> **YOUR INSTRUCTIONS**
Select every line below containing the word "orange".

[Object change listings]

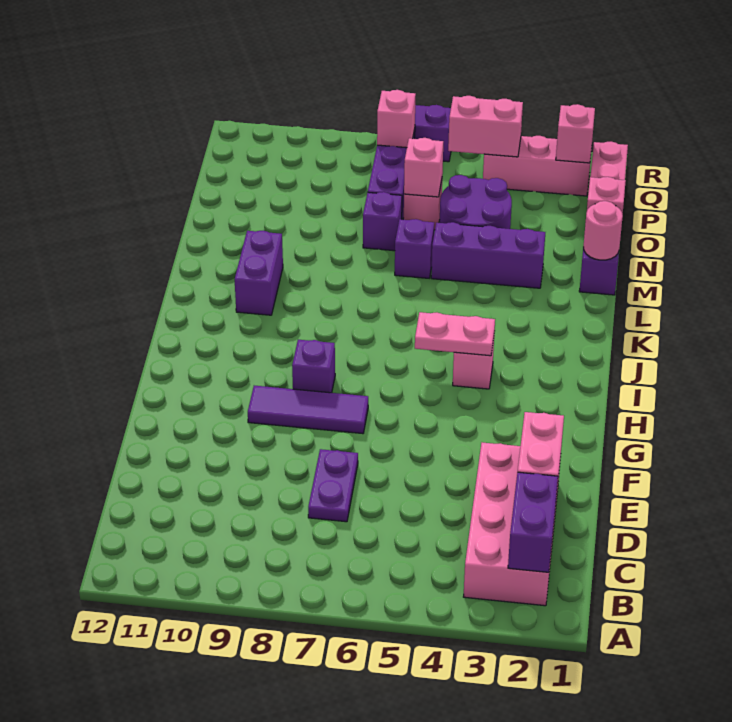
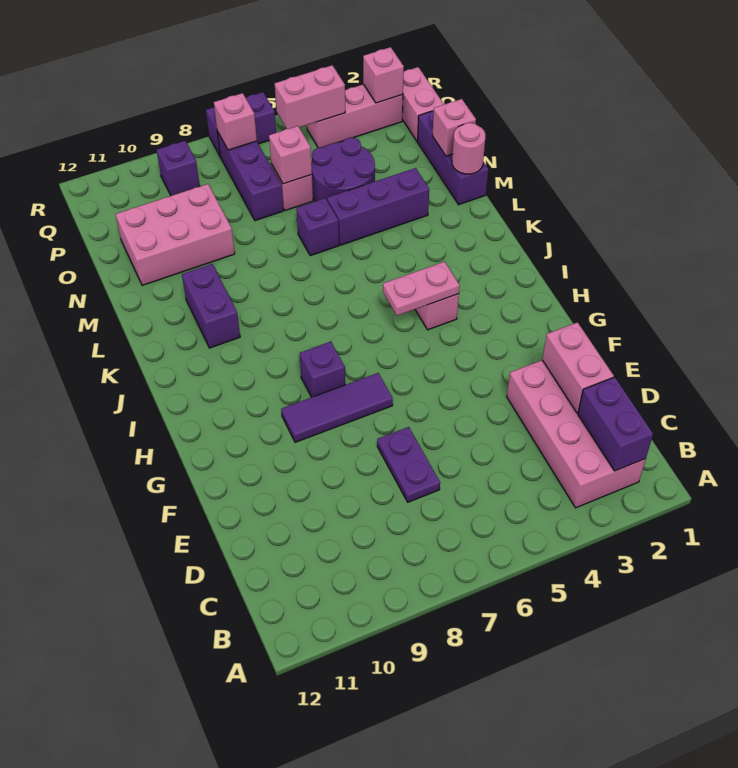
purple brick N7 level 1 -> purple brick Q9 level 1
none -> pink brick N9:O11 level 1

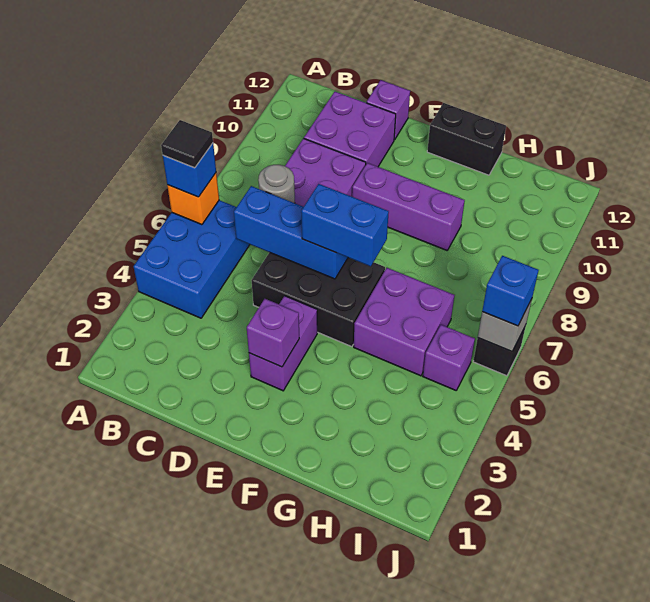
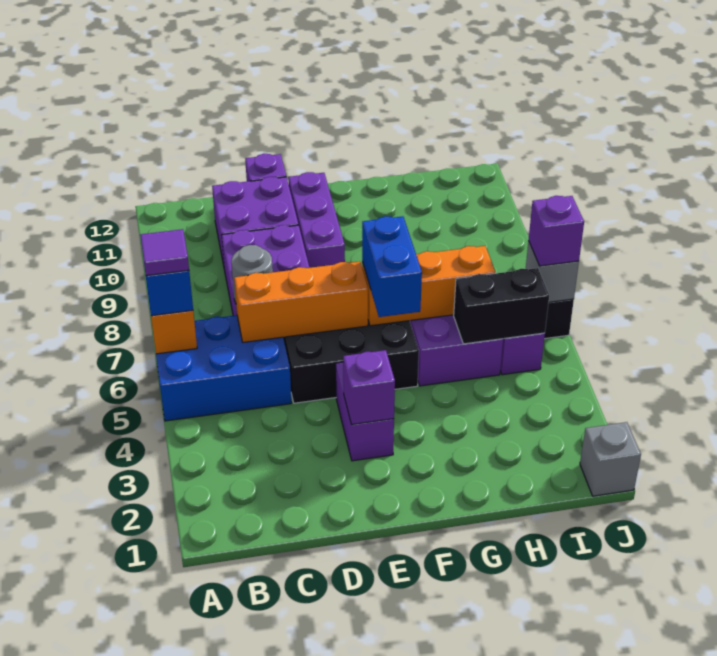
blue brick A4:B6 level 1 -> blue brick A5:C6 level 1
black tile A6 level 4 -> purple tile A6 level 4
blue brick C6:E6 level 2 -> orange brick C6:E6 level 2
blue brick E6:F6 level 3 -> blue brick F5:F6 level 3
purple brick E9:G9 level 1 -> purple brick E9:E11 level 1
none -> orange brick F6:H6 level 2
black brick F12:G12 level 1 -> black brick H5:I5 level 2
none -> grey brick J1 level 1
blue brick J6 level 3 -> purple brick J6 level 3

> **RESPONSE FOR THIS EXERCISE**
blue brick C6:E6 level 2 -> orange brick C6:E6 level 2
none -> orange brick F6:H6 level 2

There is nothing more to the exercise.